INPUT DATA:
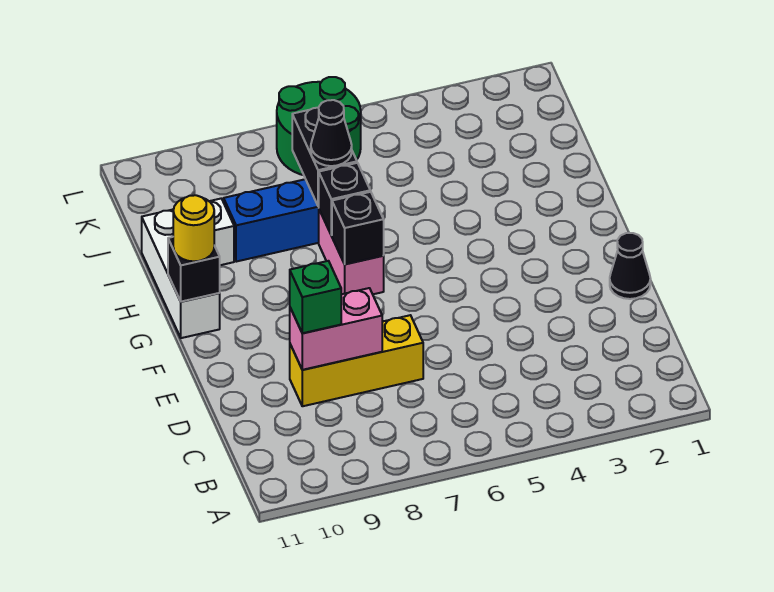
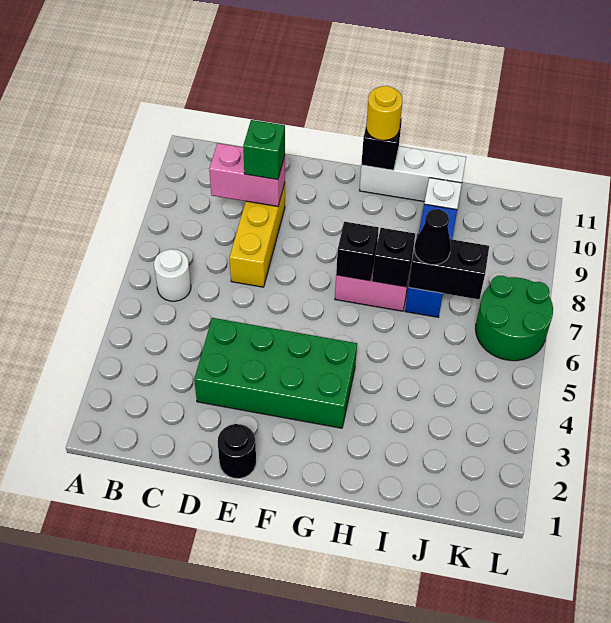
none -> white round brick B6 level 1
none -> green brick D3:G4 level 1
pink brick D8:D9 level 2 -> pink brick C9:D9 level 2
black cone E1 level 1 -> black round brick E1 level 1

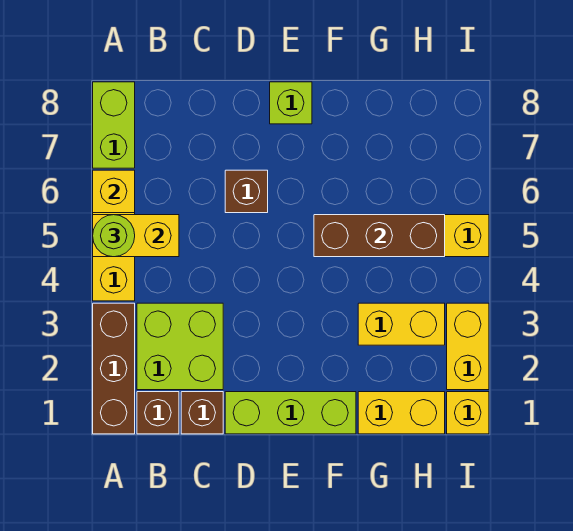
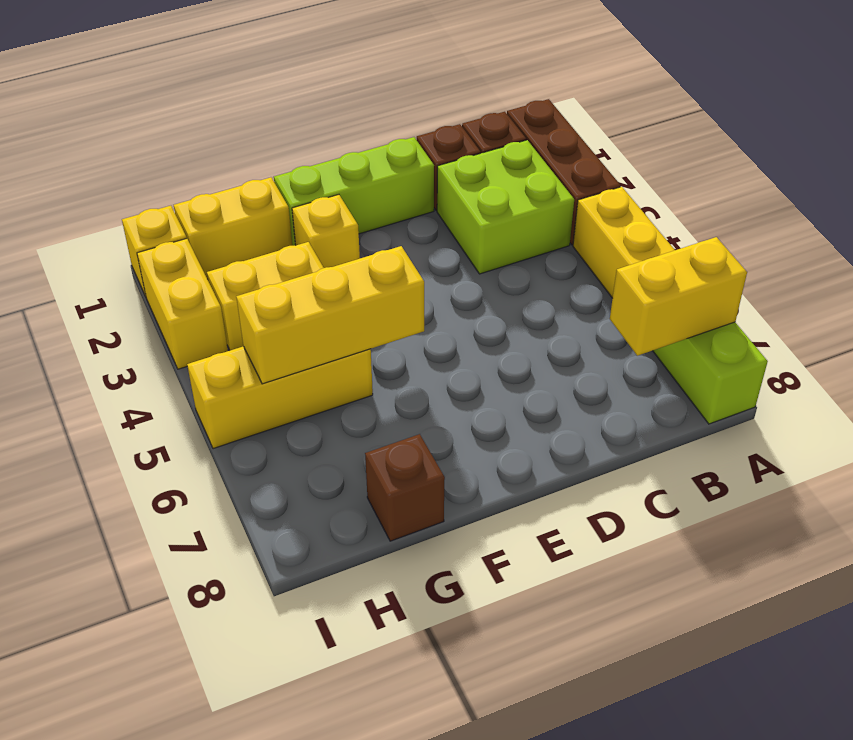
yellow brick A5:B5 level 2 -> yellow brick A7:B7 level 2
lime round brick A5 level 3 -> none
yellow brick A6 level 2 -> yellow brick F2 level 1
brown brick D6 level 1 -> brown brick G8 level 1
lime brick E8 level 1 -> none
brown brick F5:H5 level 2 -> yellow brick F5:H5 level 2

==

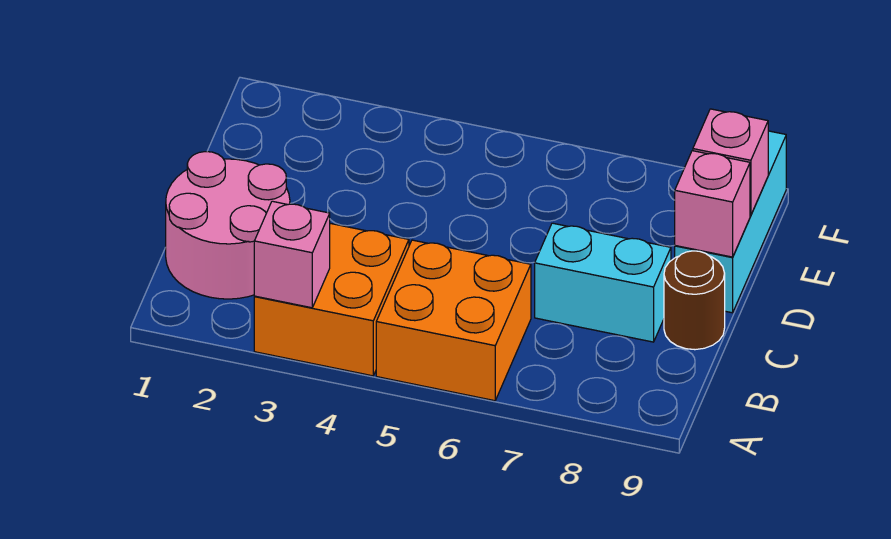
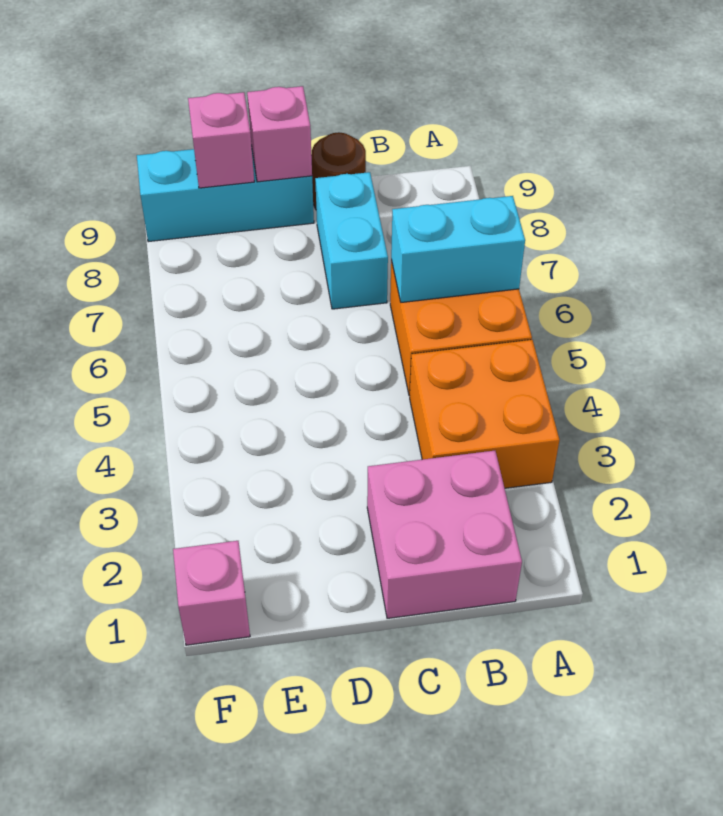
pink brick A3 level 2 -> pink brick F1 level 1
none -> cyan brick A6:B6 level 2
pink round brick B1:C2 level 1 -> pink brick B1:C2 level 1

==

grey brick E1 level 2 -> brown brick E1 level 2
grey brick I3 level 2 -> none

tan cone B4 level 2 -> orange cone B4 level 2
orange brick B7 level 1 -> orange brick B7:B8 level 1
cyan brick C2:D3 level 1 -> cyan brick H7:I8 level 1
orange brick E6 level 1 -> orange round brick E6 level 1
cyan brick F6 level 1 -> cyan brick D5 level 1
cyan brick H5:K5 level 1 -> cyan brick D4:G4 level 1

WHAT THE EXERCISE ASKS: Write only the number of lines in the data above that include "yellow".

RESPONSE: 3